**PROBLEM REQUIREMENTS:**
Copy out these data line for line, leaving out the pictures.
[START]
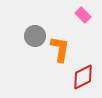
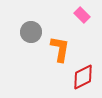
pink rectangle: moved 1 px left
gray circle: moved 4 px left, 4 px up
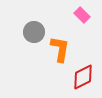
gray circle: moved 3 px right
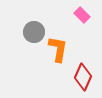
orange L-shape: moved 2 px left
red diamond: rotated 40 degrees counterclockwise
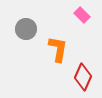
gray circle: moved 8 px left, 3 px up
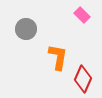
orange L-shape: moved 8 px down
red diamond: moved 2 px down
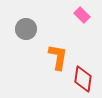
red diamond: rotated 16 degrees counterclockwise
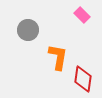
gray circle: moved 2 px right, 1 px down
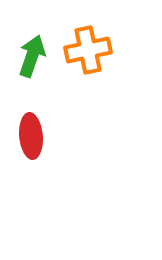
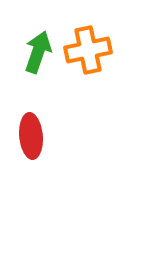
green arrow: moved 6 px right, 4 px up
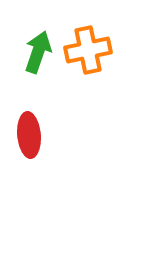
red ellipse: moved 2 px left, 1 px up
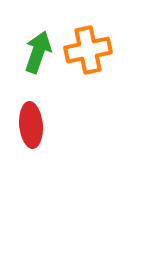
red ellipse: moved 2 px right, 10 px up
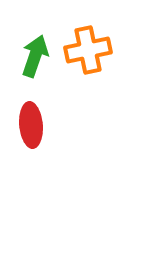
green arrow: moved 3 px left, 4 px down
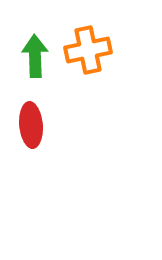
green arrow: rotated 21 degrees counterclockwise
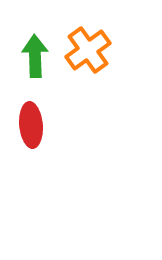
orange cross: rotated 24 degrees counterclockwise
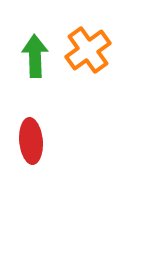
red ellipse: moved 16 px down
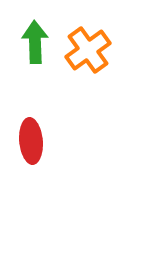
green arrow: moved 14 px up
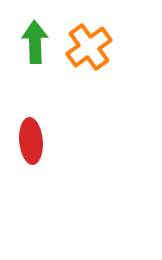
orange cross: moved 1 px right, 3 px up
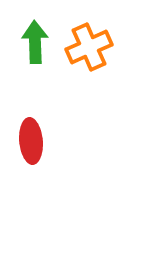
orange cross: rotated 12 degrees clockwise
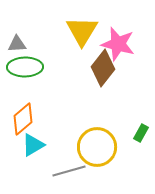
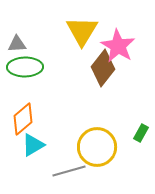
pink star: moved 2 px down; rotated 16 degrees clockwise
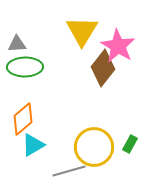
green rectangle: moved 11 px left, 11 px down
yellow circle: moved 3 px left
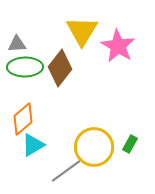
brown diamond: moved 43 px left
gray line: moved 3 px left; rotated 20 degrees counterclockwise
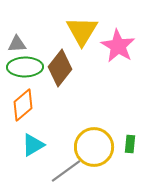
orange diamond: moved 14 px up
green rectangle: rotated 24 degrees counterclockwise
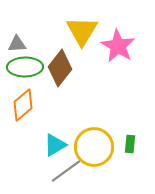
cyan triangle: moved 22 px right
[END]
**EXERCISE ANSWER:**
pink rectangle: moved 1 px left
gray circle: moved 4 px left, 4 px up
gray circle: moved 3 px right
orange L-shape: moved 2 px left
red diamond: rotated 40 degrees counterclockwise
gray circle: moved 8 px left, 3 px up
orange L-shape: moved 8 px down
red diamond: moved 2 px down
red diamond: rotated 16 degrees counterclockwise
gray circle: moved 2 px right, 1 px down
green arrow: moved 6 px right, 4 px up
red ellipse: moved 2 px left, 1 px up
red ellipse: moved 2 px right, 10 px up
green arrow: moved 3 px left, 4 px down
green arrow: rotated 21 degrees counterclockwise
orange cross: rotated 24 degrees counterclockwise
red ellipse: moved 16 px down
green arrow: moved 14 px up
orange cross: moved 1 px right, 3 px up
orange cross: rotated 12 degrees clockwise
pink star: moved 2 px down; rotated 16 degrees clockwise
green rectangle: moved 11 px left, 11 px down
yellow circle: moved 3 px left
brown diamond: moved 43 px left
gray line: moved 3 px left; rotated 20 degrees counterclockwise
orange diamond: moved 14 px up
green rectangle: rotated 24 degrees counterclockwise
cyan triangle: moved 22 px right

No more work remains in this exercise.